──────── Recorded information

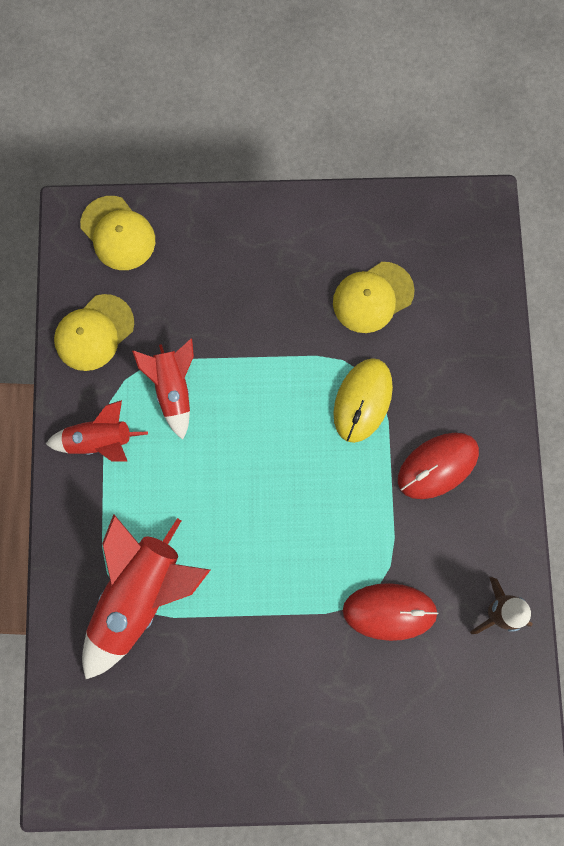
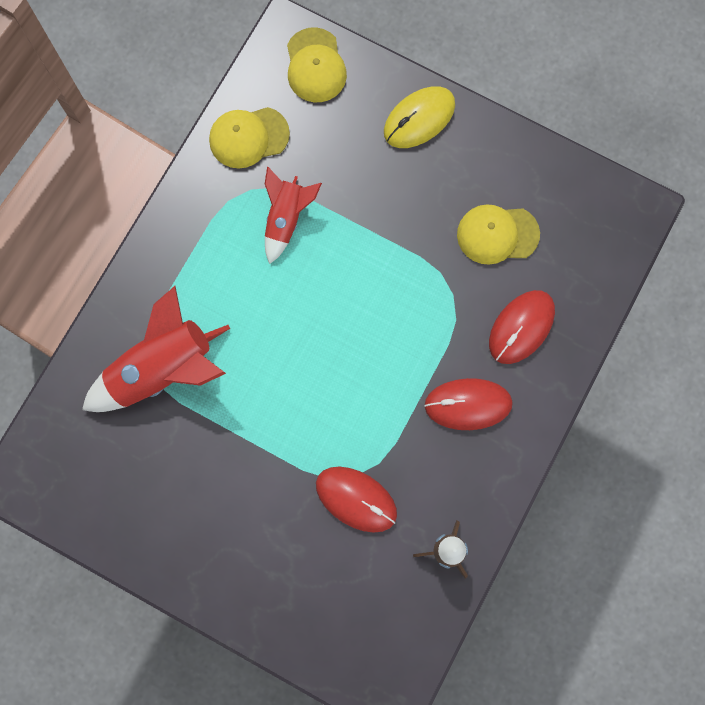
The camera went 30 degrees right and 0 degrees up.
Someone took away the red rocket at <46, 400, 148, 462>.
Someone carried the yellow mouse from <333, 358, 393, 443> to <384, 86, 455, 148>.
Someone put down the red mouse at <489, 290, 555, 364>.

────────────────

Exercise directions:
Reproduce the data word for word without its images.

Result of the task:
The camera went 30 degrees right and 0 degrees up.
Someone took away the red rocket at <46, 400, 148, 462>.
Someone carried the yellow mouse from <333, 358, 393, 443> to <384, 86, 455, 148>.
Someone put down the red mouse at <489, 290, 555, 364>.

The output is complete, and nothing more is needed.